(WHAT TO PRODUCE): The output should be identical to the entries that follow.
[[ PROVIDED DATA open ]]
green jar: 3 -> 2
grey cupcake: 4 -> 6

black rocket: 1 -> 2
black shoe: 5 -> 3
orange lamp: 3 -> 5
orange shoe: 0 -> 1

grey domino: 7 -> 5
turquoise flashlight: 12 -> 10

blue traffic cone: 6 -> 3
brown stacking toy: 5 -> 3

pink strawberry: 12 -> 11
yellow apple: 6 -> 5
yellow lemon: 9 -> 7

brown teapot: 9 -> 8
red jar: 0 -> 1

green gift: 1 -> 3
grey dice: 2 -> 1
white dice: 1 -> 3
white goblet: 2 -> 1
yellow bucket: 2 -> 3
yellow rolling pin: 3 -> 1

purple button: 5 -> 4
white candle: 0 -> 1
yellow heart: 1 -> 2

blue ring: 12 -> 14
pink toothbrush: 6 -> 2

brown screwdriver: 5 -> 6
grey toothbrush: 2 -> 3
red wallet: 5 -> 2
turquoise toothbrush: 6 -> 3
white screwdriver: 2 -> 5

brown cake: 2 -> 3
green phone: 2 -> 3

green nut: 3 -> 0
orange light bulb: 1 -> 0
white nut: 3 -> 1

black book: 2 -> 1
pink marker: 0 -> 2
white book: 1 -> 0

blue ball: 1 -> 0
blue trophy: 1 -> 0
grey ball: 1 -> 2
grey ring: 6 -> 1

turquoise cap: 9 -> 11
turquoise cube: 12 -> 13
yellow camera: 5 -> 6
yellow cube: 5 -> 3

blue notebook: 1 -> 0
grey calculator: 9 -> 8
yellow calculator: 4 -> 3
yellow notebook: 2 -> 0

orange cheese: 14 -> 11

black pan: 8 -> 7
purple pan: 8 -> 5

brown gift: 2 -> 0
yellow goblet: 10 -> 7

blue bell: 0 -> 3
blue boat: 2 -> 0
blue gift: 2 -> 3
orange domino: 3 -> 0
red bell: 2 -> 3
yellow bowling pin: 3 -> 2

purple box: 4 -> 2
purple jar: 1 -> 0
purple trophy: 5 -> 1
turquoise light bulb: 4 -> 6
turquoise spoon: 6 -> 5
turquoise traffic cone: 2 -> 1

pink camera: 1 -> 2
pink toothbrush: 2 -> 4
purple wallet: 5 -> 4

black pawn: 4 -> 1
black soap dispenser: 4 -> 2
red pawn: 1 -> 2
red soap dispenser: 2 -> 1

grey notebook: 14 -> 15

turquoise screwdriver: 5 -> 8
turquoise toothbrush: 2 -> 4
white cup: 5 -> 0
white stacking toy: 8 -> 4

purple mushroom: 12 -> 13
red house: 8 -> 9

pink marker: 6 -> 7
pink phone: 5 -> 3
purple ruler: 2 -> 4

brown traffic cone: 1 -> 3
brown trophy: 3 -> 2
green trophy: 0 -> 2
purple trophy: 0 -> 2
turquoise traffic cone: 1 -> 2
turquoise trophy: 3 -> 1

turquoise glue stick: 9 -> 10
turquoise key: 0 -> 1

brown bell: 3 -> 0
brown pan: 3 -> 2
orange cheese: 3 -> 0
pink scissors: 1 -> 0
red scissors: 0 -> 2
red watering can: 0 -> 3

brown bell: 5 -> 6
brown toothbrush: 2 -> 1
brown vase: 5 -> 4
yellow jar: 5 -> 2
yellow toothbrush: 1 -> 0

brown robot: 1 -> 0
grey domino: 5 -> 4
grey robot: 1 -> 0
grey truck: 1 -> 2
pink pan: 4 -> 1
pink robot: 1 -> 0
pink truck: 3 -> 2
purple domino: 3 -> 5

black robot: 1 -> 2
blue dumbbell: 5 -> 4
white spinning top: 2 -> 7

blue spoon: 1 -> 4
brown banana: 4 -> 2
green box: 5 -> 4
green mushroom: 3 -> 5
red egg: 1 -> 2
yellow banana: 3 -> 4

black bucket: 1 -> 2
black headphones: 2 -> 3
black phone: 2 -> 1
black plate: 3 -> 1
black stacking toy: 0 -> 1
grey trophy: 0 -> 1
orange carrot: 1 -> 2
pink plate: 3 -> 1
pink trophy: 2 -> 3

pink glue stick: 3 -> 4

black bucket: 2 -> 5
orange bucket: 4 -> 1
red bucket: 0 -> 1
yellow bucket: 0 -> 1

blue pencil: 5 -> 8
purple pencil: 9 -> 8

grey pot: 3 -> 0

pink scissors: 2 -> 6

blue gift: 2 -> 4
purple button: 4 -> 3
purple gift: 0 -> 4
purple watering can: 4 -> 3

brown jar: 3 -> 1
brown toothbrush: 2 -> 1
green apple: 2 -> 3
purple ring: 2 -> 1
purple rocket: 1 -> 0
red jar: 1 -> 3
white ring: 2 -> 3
[[ PROVIDED DATA closed ]]
(OUTPUT OF THE TASK):
green jar: 3 -> 2
grey cupcake: 4 -> 6

black rocket: 1 -> 2
black shoe: 5 -> 3
orange lamp: 3 -> 5
orange shoe: 0 -> 1

grey domino: 7 -> 5
turquoise flashlight: 12 -> 10

blue traffic cone: 6 -> 3
brown stacking toy: 5 -> 3

pink strawberry: 12 -> 11
yellow apple: 6 -> 5
yellow lemon: 9 -> 7

brown teapot: 9 -> 8
red jar: 0 -> 1

green gift: 1 -> 3
grey dice: 2 -> 1
white dice: 1 -> 3
white goblet: 2 -> 1
yellow bucket: 2 -> 3
yellow rolling pin: 3 -> 1

purple button: 5 -> 4
white candle: 0 -> 1
yellow heart: 1 -> 2

blue ring: 12 -> 14
pink toothbrush: 6 -> 2

brown screwdriver: 5 -> 6
grey toothbrush: 2 -> 3
red wallet: 5 -> 2
turquoise toothbrush: 6 -> 3
white screwdriver: 2 -> 5

brown cake: 2 -> 3
green phone: 2 -> 3

green nut: 3 -> 0
orange light bulb: 1 -> 0
white nut: 3 -> 1

black book: 2 -> 1
pink marker: 0 -> 2
white book: 1 -> 0

blue ball: 1 -> 0
blue trophy: 1 -> 0
grey ball: 1 -> 2
grey ring: 6 -> 1

turquoise cap: 9 -> 11
turquoise cube: 12 -> 13
yellow camera: 5 -> 6
yellow cube: 5 -> 3

blue notebook: 1 -> 0
grey calculator: 9 -> 8
yellow calculator: 4 -> 3
yellow notebook: 2 -> 0

orange cheese: 14 -> 11

black pan: 8 -> 7
purple pan: 8 -> 5

brown gift: 2 -> 0
yellow goblet: 10 -> 7

blue bell: 0 -> 3
blue boat: 2 -> 0
blue gift: 2 -> 3
orange domino: 3 -> 0
red bell: 2 -> 3
yellow bowling pin: 3 -> 2

purple box: 4 -> 2
purple jar: 1 -> 0
purple trophy: 5 -> 1
turquoise light bulb: 4 -> 6
turquoise spoon: 6 -> 5
turquoise traffic cone: 2 -> 1

pink camera: 1 -> 2
pink toothbrush: 2 -> 4
purple wallet: 5 -> 4

black pawn: 4 -> 1
black soap dispenser: 4 -> 2
red pawn: 1 -> 2
red soap dispenser: 2 -> 1

grey notebook: 14 -> 15

turquoise screwdriver: 5 -> 8
turquoise toothbrush: 2 -> 4
white cup: 5 -> 0
white stacking toy: 8 -> 4

purple mushroom: 12 -> 13
red house: 8 -> 9

pink marker: 6 -> 7
pink phone: 5 -> 3
purple ruler: 2 -> 4

brown traffic cone: 1 -> 3
brown trophy: 3 -> 2
green trophy: 0 -> 2
purple trophy: 0 -> 2
turquoise traffic cone: 1 -> 2
turquoise trophy: 3 -> 1

turquoise glue stick: 9 -> 10
turquoise key: 0 -> 1

brown bell: 3 -> 0
brown pan: 3 -> 2
orange cheese: 3 -> 0
pink scissors: 1 -> 0
red scissors: 0 -> 2
red watering can: 0 -> 3

brown bell: 5 -> 6
brown toothbrush: 2 -> 1
brown vase: 5 -> 4
yellow jar: 5 -> 2
yellow toothbrush: 1 -> 0

brown robot: 1 -> 0
grey domino: 5 -> 4
grey robot: 1 -> 0
grey truck: 1 -> 2
pink pan: 4 -> 1
pink robot: 1 -> 0
pink truck: 3 -> 2
purple domino: 3 -> 5

black robot: 1 -> 2
blue dumbbell: 5 -> 4
white spinning top: 2 -> 7

blue spoon: 1 -> 4
brown banana: 4 -> 2
green box: 5 -> 4
green mushroom: 3 -> 5
red egg: 1 -> 2
yellow banana: 3 -> 4

black bucket: 1 -> 2
black headphones: 2 -> 3
black phone: 2 -> 1
black plate: 3 -> 1
black stacking toy: 0 -> 1
grey trophy: 0 -> 1
orange carrot: 1 -> 2
pink plate: 3 -> 1
pink trophy: 2 -> 3

pink glue stick: 3 -> 4

black bucket: 2 -> 5
orange bucket: 4 -> 1
red bucket: 0 -> 1
yellow bucket: 0 -> 1

blue pencil: 5 -> 8
purple pencil: 9 -> 8

grey pot: 3 -> 0

pink scissors: 2 -> 6

blue gift: 2 -> 4
purple button: 4 -> 3
purple gift: 0 -> 4
purple watering can: 4 -> 3

brown jar: 3 -> 1
brown toothbrush: 2 -> 1
green apple: 2 -> 3
purple ring: 2 -> 1
purple rocket: 1 -> 0
red jar: 1 -> 3
white ring: 2 -> 3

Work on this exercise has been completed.